- Task to carry out -
Copy out every one of the entries below word for word, leaving out the pictures.

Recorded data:
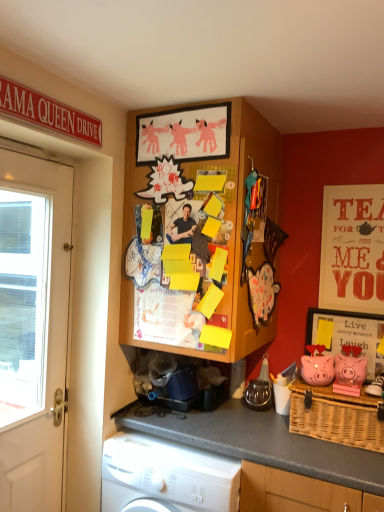
Question: Is wooden board at upper center at the right side of pink matte piggy bank at right, the 2th pig from the left?

Choices:
 (A) yes
 (B) no

Answer: (B)

Question: Considering the relative positions of wooden board at upper center and pink matte piggy bank at right, the 2th pig from the left, in the image provided, is wooden board at upper center to the left of pink matte piggy bank at right, the 2th pig from the left, from the viewer's perspective?

Choices:
 (A) no
 (B) yes

Answer: (B)

Question: Is wooden board at upper center looking in the opposite direction of pink matte piggy bank at right, which appears as the first pig when viewed from the right?

Choices:
 (A) yes
 (B) no

Answer: (B)

Question: Is wooden board at upper center taller than pink matte piggy bank at right, which appears as the first pig when viewed from the right?

Choices:
 (A) no
 (B) yes

Answer: (B)

Question: Is wooden board at upper center shorter than pink matte piggy bank at right, the 2th pig from the left?

Choices:
 (A) no
 (B) yes

Answer: (A)

Question: In terms of height, does white plastic washing machine at lower left look taller or shorter compared to matte red poster at upper right?

Choices:
 (A) tall
 (B) short

Answer: (B)

Question: In terms of width, does white plastic washing machine at lower left look wider or thinner when compared to matte red poster at upper right?

Choices:
 (A) thin
 (B) wide

Answer: (B)

Question: Looking at the image, does white plastic washing machine at lower left seem bigger or smaller compared to matte red poster at upper right?

Choices:
 (A) big
 (B) small

Answer: (A)

Question: Is point (127, 439) positioned closer to the camera than point (350, 218)?

Choices:
 (A) farther
 (B) closer

Answer: (B)

Question: Is point (183, 115) closer or farther from the camera than point (359, 354)?

Choices:
 (A) farther
 (B) closer

Answer: (B)

Question: Do you think matte pink paper at upper center, positioned as the first picture frame in left-to-right order, is within pink matte piggy bank at right, which appears as the first pig when viewed from the right, or outside of it?

Choices:
 (A) inside
 (B) outside

Answer: (B)

Question: From their relative heights in the image, would you say matte pink paper at upper center, positioned as the first picture frame in left-to-right order, is taller or shorter than pink matte piggy bank at right, which appears as the first pig when viewed from the right?

Choices:
 (A) tall
 (B) short

Answer: (A)

Question: Considering the relative positions of matte pink paper at upper center, acting as the first picture frame starting from the front, and pink matte piggy bank at right, which appears as the first pig when viewed from the right, in the image provided, is matte pink paper at upper center, acting as the first picture frame starting from the front, to the left or to the right of pink matte piggy bank at right, which appears as the first pig when viewed from the right,?

Choices:
 (A) right
 (B) left

Answer: (B)

Question: Based on their positions, is woven wicker picnic basket at lower right located to the left or right of pink matte piggy bank at right, which appears as the first pig when viewed from the right?

Choices:
 (A) right
 (B) left

Answer: (B)

Question: Considering the positions of point (321, 399) and point (359, 380), is point (321, 399) closer or farther from the camera than point (359, 380)?

Choices:
 (A) farther
 (B) closer

Answer: (B)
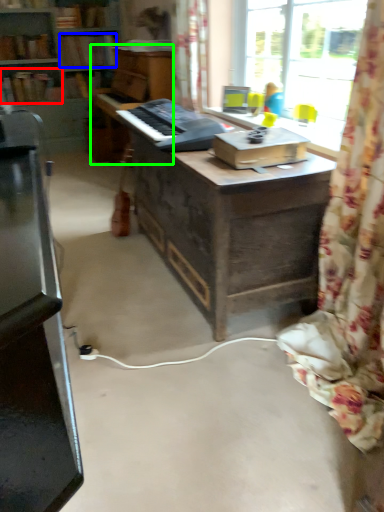
Question: Which object is positioned farthest from book (highlighted by a red box)? Select from book (highlighted by a blue box) and piano (highlighted by a green box).

Choices:
 (A) book
 (B) piano

Answer: (B)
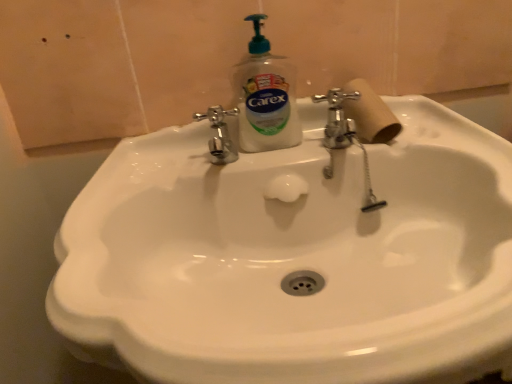
What do you see at coordinates (265, 97) in the screenshot?
I see `clear plastic soap dispenser at center` at bounding box center [265, 97].

In order to face clear plastic soap dispenser at center, should I rotate leftwards or rightwards?

To face it directly, rotate right by 1.023 degrees.

Image resolution: width=512 pixels, height=384 pixels. I want to click on white glossy sink at center, so click(294, 258).

The height and width of the screenshot is (384, 512). What are the coordinates of `wooden at right` in the screenshot? It's located at (370, 114).

Where is `clear plastic soap dispenser at center`? clear plastic soap dispenser at center is located at coordinates (265, 97).

At what (x,y) coordinates should I click in order to perform the action: click on toilet paper behind the clear plastic soap dispenser at center. Please return your answer as a coordinate pair (x, y). Looking at the image, I should click on (370, 114).

Is wooden at right in contact with clear plastic soap dispenser at center?

No, wooden at right is not beside clear plastic soap dispenser at center.

Looking at this image, how distant is wooden at right from clear plastic soap dispenser at center?

They are 4.84 inches apart.

From the image's perspective, which one is positioned higher, white glossy sink at center or clear plastic soap dispenser at center?

clear plastic soap dispenser at center appears higher in the image.

Locate an element on the screen. The image size is (512, 384). soap dispenser behind the white glossy sink at center is located at coordinates (265, 97).

Is the depth of wooden at right less than that of white glossy sink at center?

That is False.

Is wooden at right taller than white glossy sink at center?

Incorrect, the height of wooden at right is not larger of that of white glossy sink at center.

From a real-world perspective, does wooden at right sit lower than white glossy sink at center?

Actually, wooden at right is physically above white glossy sink at center in the real world.

From the image's perspective, which one is positioned lower, clear plastic soap dispenser at center or wooden at right?

wooden at right.

Which of these two, clear plastic soap dispenser at center or wooden at right, stands taller?

clear plastic soap dispenser at center.

Which of these two, clear plastic soap dispenser at center or wooden at right, is thinner?

With smaller width is clear plastic soap dispenser at center.

Does clear plastic soap dispenser at center lie in front of wooden at right?

Yes, clear plastic soap dispenser at center is closer to the camera.

Is point (263, 130) positioned in front of point (415, 289)?

No, (263, 130) is behind (415, 289).

In the image, is clear plastic soap dispenser at center positioned in front of or behind white glossy sink at center?

Visually, clear plastic soap dispenser at center is located behind white glossy sink at center.

From a real-world perspective, is clear plastic soap dispenser at center on top of white glossy sink at center?

Correct, in the physical world, clear plastic soap dispenser at center is higher than white glossy sink at center.

Is clear plastic soap dispenser at center inside or outside of white glossy sink at center?

clear plastic soap dispenser at center cannot be found inside white glossy sink at center.

From the image's perspective, is white glossy sink at center above wooden at right?

No, from the image's perspective, white glossy sink at center is not above wooden at right.

From the picture: Is white glossy sink at center bigger than wooden at right?

Indeed, white glossy sink at center has a larger size compared to wooden at right.

From a real-world perspective, is white glossy sink at center positioned above or below wooden at right?

white glossy sink at center is situated lower than wooden at right in the real world.

Identify the location of toilet paper below the clear plastic soap dispenser at center (from the image's perspective). This screenshot has width=512, height=384. (370, 114).

Locate an element on the screen. soap dispenser located behind the white glossy sink at center is located at coordinates (265, 97).

From the image, which object appears to be nearer to white glossy sink at center, clear plastic soap dispenser at center or wooden at right?

clear plastic soap dispenser at center lies closer to white glossy sink at center than the other object.

Based on their spatial positions, is white glossy sink at center or clear plastic soap dispenser at center further from wooden at right?

white glossy sink at center is further to wooden at right.

Which object lies nearer to the anchor point clear plastic soap dispenser at center, wooden at right or white glossy sink at center?

wooden at right is positioned closer to the anchor clear plastic soap dispenser at center.

Looking at the image, which one is located further to clear plastic soap dispenser at center, white glossy sink at center or wooden at right?

The object further to clear plastic soap dispenser at center is white glossy sink at center.

Looking at the image, which one is located further to white glossy sink at center, wooden at right or clear plastic soap dispenser at center?

wooden at right is further to white glossy sink at center.

Which object lies further to the anchor point wooden at right, clear plastic soap dispenser at center or white glossy sink at center?

Based on the image, white glossy sink at center appears to be further to wooden at right.

You are a GUI agent. You are given a task and a screenshot of the screen. Output one action in this format:
    pyautogui.click(x=<x>, y=<y>)
    Task: Click on the toilet paper between clear plastic soap dispenser at center and white glossy sink at center in the up-down direction
    The width and height of the screenshot is (512, 384).
    Given the screenshot: What is the action you would take?
    pyautogui.click(x=370, y=114)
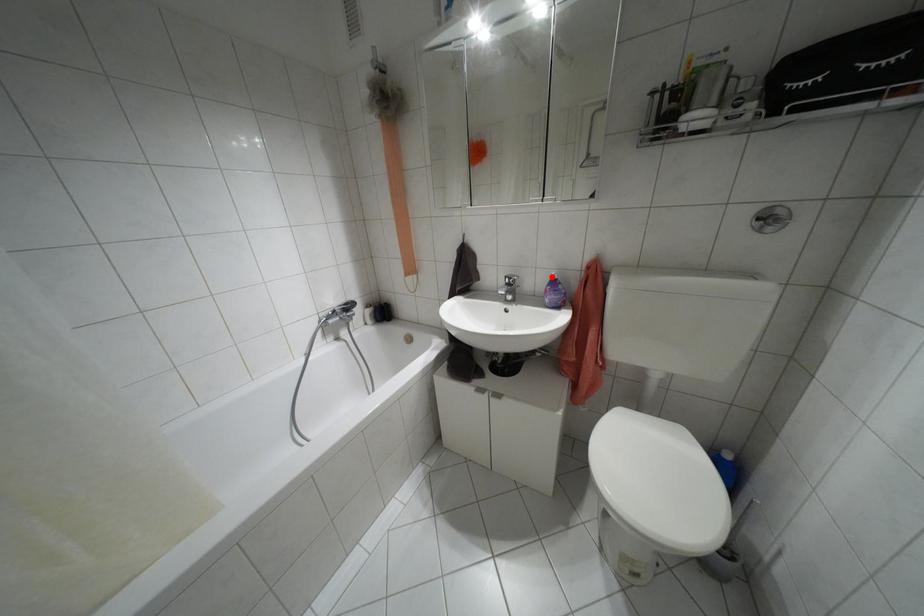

- Result of the task -
Question: Is wooden board at upper center at the right side of pink matte piggy bank at right, the 2th pig from the left?

Choices:
 (A) yes
 (B) no

Answer: (B)

Question: Considering the relative positions of wooden board at upper center and pink matte piggy bank at right, the 2th pig from the left, in the image provided, is wooden board at upper center to the left of pink matte piggy bank at right, the 2th pig from the left, from the viewer's perspective?

Choices:
 (A) no
 (B) yes

Answer: (B)

Question: Is wooden board at upper center looking in the opposite direction of pink matte piggy bank at right, which appears as the first pig when viewed from the right?

Choices:
 (A) yes
 (B) no

Answer: (B)

Question: Is wooden board at upper center taller than pink matte piggy bank at right, which appears as the first pig when viewed from the right?

Choices:
 (A) no
 (B) yes

Answer: (B)

Question: Is wooden board at upper center shorter than pink matte piggy bank at right, the 2th pig from the left?

Choices:
 (A) no
 (B) yes

Answer: (A)

Question: In terms of height, does white plastic washing machine at lower left look taller or shorter compared to matte red poster at upper right?

Choices:
 (A) tall
 (B) short

Answer: (B)

Question: In terms of width, does white plastic washing machine at lower left look wider or thinner when compared to matte red poster at upper right?

Choices:
 (A) thin
 (B) wide

Answer: (B)

Question: Looking at the image, does white plastic washing machine at lower left seem bigger or smaller compared to matte red poster at upper right?

Choices:
 (A) big
 (B) small

Answer: (A)

Question: Is point (127, 439) positioned closer to the camera than point (350, 218)?

Choices:
 (A) farther
 (B) closer

Answer: (B)

Question: Is point (183, 115) closer or farther from the camera than point (359, 354)?

Choices:
 (A) farther
 (B) closer

Answer: (B)

Question: Do you think matte pink paper at upper center, positioned as the first picture frame in left-to-right order, is within pink matte piggy bank at right, which appears as the first pig when viewed from the right, or outside of it?

Choices:
 (A) inside
 (B) outside

Answer: (B)

Question: From their relative heights in the image, would you say matte pink paper at upper center, positioned as the first picture frame in left-to-right order, is taller or shorter than pink matte piggy bank at right, which appears as the first pig when viewed from the right?

Choices:
 (A) tall
 (B) short

Answer: (A)

Question: Considering the relative positions of matte pink paper at upper center, acting as the first picture frame starting from the front, and pink matte piggy bank at right, which appears as the first pig when viewed from the right, in the image provided, is matte pink paper at upper center, acting as the first picture frame starting from the front, to the left or to the right of pink matte piggy bank at right, which appears as the first pig when viewed from the right,?

Choices:
 (A) right
 (B) left

Answer: (B)

Question: Based on their positions, is woven wicker picnic basket at lower right located to the left or right of pink matte piggy bank at right, which appears as the first pig when viewed from the right?

Choices:
 (A) right
 (B) left

Answer: (B)

Question: Considering the positions of point (321, 399) and point (359, 380), is point (321, 399) closer or farther from the camera than point (359, 380)?

Choices:
 (A) farther
 (B) closer

Answer: (B)
Question: Which object is positioned farthest from book (highlighted by a red box)? Select from book (highlighted by a blue box) and piano (highlighted by a green box).

Choices:
 (A) book
 (B) piano

Answer: (B)
What do you see at coordinates (265, 97) in the screenshot?
I see `clear plastic soap dispenser at center` at bounding box center [265, 97].

In order to face clear plastic soap dispenser at center, should I rotate leftwards or rightwards?

To face it directly, rotate right by 1.023 degrees.

Image resolution: width=512 pixels, height=384 pixels. I want to click on white glossy sink at center, so click(294, 258).

The height and width of the screenshot is (384, 512). What are the coordinates of `wooden at right` in the screenshot? It's located at (370, 114).

Where is `clear plastic soap dispenser at center`? clear plastic soap dispenser at center is located at coordinates (265, 97).

At what (x,y) coordinates should I click in order to perform the action: click on toilet paper behind the clear plastic soap dispenser at center. Please return your answer as a coordinate pair (x, y). Looking at the image, I should click on (370, 114).

Is wooden at right in contact with clear plastic soap dispenser at center?

No, wooden at right is not beside clear plastic soap dispenser at center.

Looking at this image, how distant is wooden at right from clear plastic soap dispenser at center?

They are 4.84 inches apart.

From the image's perspective, which one is positioned higher, white glossy sink at center or clear plastic soap dispenser at center?

clear plastic soap dispenser at center appears higher in the image.

Locate an element on the screen. The image size is (512, 384). soap dispenser behind the white glossy sink at center is located at coordinates (265, 97).

Is the depth of wooden at right less than that of white glossy sink at center?

That is False.

Is wooden at right taller than white glossy sink at center?

Incorrect, the height of wooden at right is not larger of that of white glossy sink at center.

From a real-world perspective, does wooden at right sit lower than white glossy sink at center?

Actually, wooden at right is physically above white glossy sink at center in the real world.

From the image's perspective, which one is positioned lower, clear plastic soap dispenser at center or wooden at right?

wooden at right.

Which of these two, clear plastic soap dispenser at center or wooden at right, stands taller?

clear plastic soap dispenser at center.

Which of these two, clear plastic soap dispenser at center or wooden at right, is thinner?

With smaller width is clear plastic soap dispenser at center.

Does clear plastic soap dispenser at center lie in front of wooden at right?

Yes, clear plastic soap dispenser at center is closer to the camera.

Is point (263, 130) positioned in front of point (415, 289)?

No, (263, 130) is behind (415, 289).

In the image, is clear plastic soap dispenser at center positioned in front of or behind white glossy sink at center?

Visually, clear plastic soap dispenser at center is located behind white glossy sink at center.

From a real-world perspective, is clear plastic soap dispenser at center on top of white glossy sink at center?

Correct, in the physical world, clear plastic soap dispenser at center is higher than white glossy sink at center.

Is clear plastic soap dispenser at center inside or outside of white glossy sink at center?

clear plastic soap dispenser at center cannot be found inside white glossy sink at center.

From the image's perspective, is white glossy sink at center above wooden at right?

No, from the image's perspective, white glossy sink at center is not above wooden at right.

From the picture: Is white glossy sink at center bigger than wooden at right?

Indeed, white glossy sink at center has a larger size compared to wooden at right.

From a real-world perspective, is white glossy sink at center positioned above or below wooden at right?

white glossy sink at center is situated lower than wooden at right in the real world.

Identify the location of toilet paper below the clear plastic soap dispenser at center (from the image's perspective). This screenshot has width=512, height=384. (370, 114).

Locate an element on the screen. soap dispenser located behind the white glossy sink at center is located at coordinates (265, 97).

From the image, which object appears to be nearer to white glossy sink at center, clear plastic soap dispenser at center or wooden at right?

clear plastic soap dispenser at center lies closer to white glossy sink at center than the other object.

Based on their spatial positions, is white glossy sink at center or clear plastic soap dispenser at center further from wooden at right?

white glossy sink at center is further to wooden at right.

Which object lies nearer to the anchor point clear plastic soap dispenser at center, wooden at right or white glossy sink at center?

wooden at right is positioned closer to the anchor clear plastic soap dispenser at center.

Looking at the image, which one is located further to clear plastic soap dispenser at center, white glossy sink at center or wooden at right?

The object further to clear plastic soap dispenser at center is white glossy sink at center.

Looking at the image, which one is located further to white glossy sink at center, wooden at right or clear plastic soap dispenser at center?

wooden at right is further to white glossy sink at center.

Which object lies further to the anchor point wooden at right, clear plastic soap dispenser at center or white glossy sink at center?

Based on the image, white glossy sink at center appears to be further to wooden at right.

You are a GUI agent. You are given a task and a screenshot of the screen. Output one action in this format:
    pyautogui.click(x=<x>, y=<y>)
    Task: Click on the toilet paper between clear plastic soap dispenser at center and white glossy sink at center in the up-down direction
    The width and height of the screenshot is (512, 384).
    Given the screenshot: What is the action you would take?
    pyautogui.click(x=370, y=114)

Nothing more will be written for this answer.